■ WORK TO BE COMPLETED ■
Each line from the one containing "none -> orange 2x2 slope [340,398,475,542]" to the last line of the listing below is to be duplicated exactly, and no picture is to be carried over.
(Beginning of DATASET RECORDS)
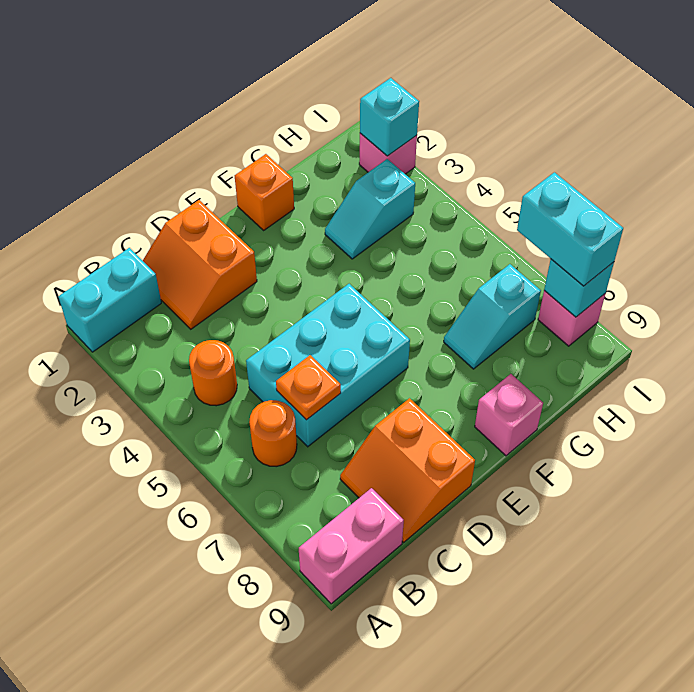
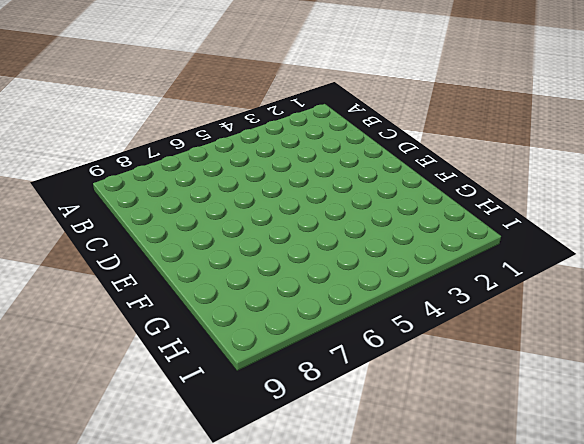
none -> cyan 1x2 brick [58,248,161,352]
none -> pink 1x2 brick [299,488,404,604]
none -> orange 1x1 round brick [189,340,237,406]

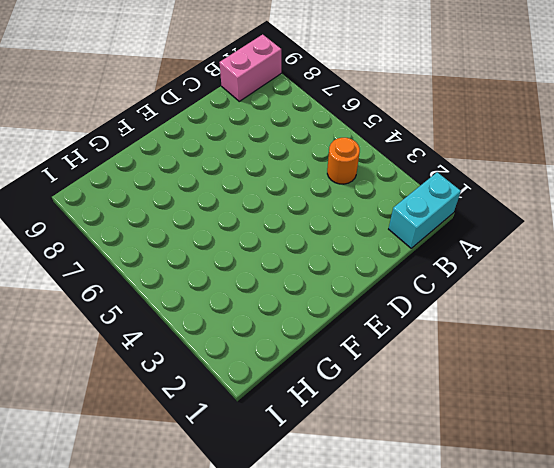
none -> orange 1x1 round brick [249,400,297,467]
none -> orange 2x2 slope [143,200,257,329]
none -> cyan 2x3 brick [246,284,410,447]

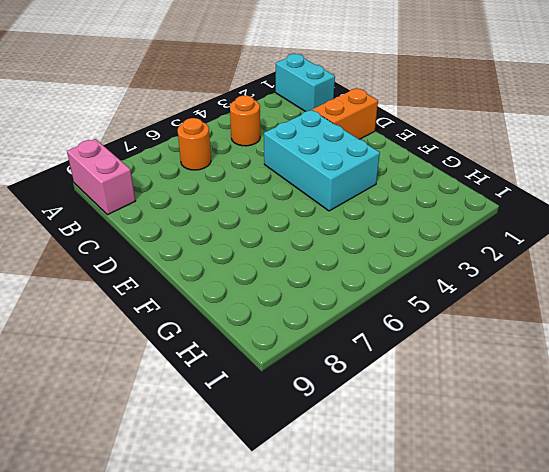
cyan 2x3 brick [264,110,380,211] -> cyan 2x3 brick moved to [246,284,410,447]
none -> orange 2x2 slope [340,398,475,542]
none -> orange 1x1 brick [235,154,294,230]
none -> pink 1x1 brick [475,374,543,456]

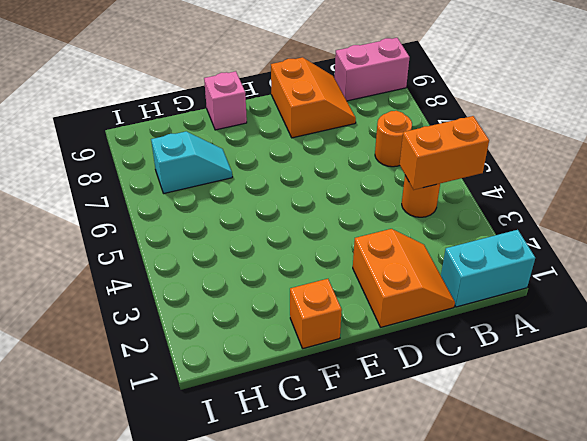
orange 1x2 brick [400,116,489,190] -> none
none -> cyan 2x3 brick [246,284,410,447]
none -> cyan 1x2 slope [325,159,415,259]
none -> pink 1x1 brick [359,133,417,174]

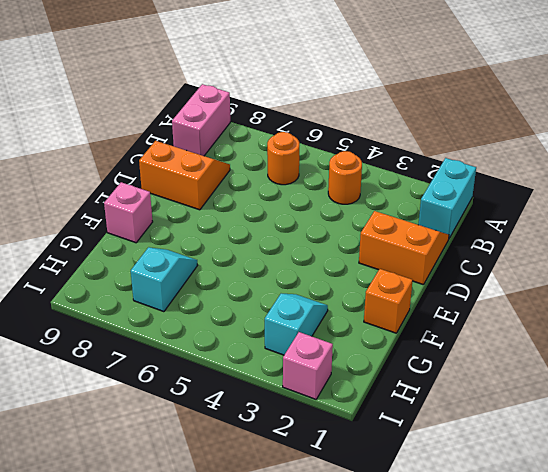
none -> cyan 2x3 brick [246,284,410,447]
none -> pink 1x1 brick [538,290,606,346]
none -> orange 1x1 plate [276,355,341,420]

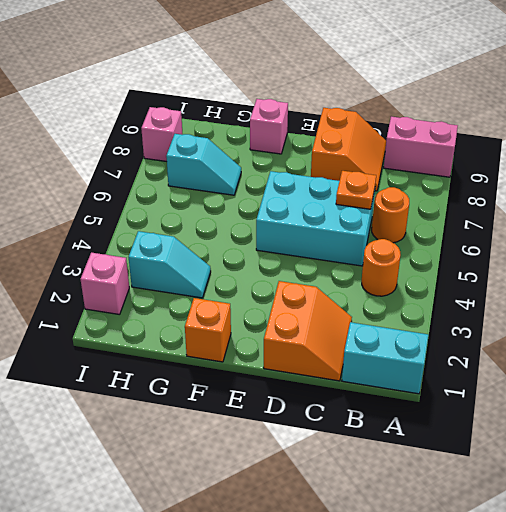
none -> cyan 1x1 brick [360,78,419,156]
none -> cyan 1x1 brick [544,259,614,317]
none -> cyan 1x2 brick [517,172,623,286]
(End of DATASET RECORDS)
■ RESPONSE TO THIS EXERCISE ■
none -> orange 2x2 slope [340,398,475,542]
none -> orange 1x1 brick [235,154,294,230]
none -> pink 1x1 brick [475,374,543,456]

orange 1x2 brick [400,116,489,190] -> none
none -> cyan 2x3 brick [246,284,410,447]
none -> cyan 1x2 slope [325,159,415,259]
none -> pink 1x1 brick [359,133,417,174]

none -> cyan 2x3 brick [246,284,410,447]
none -> pink 1x1 brick [538,290,606,346]
none -> orange 1x1 plate [276,355,341,420]

none -> cyan 1x1 brick [360,78,419,156]
none -> cyan 1x1 brick [544,259,614,317]
none -> cyan 1x2 brick [517,172,623,286]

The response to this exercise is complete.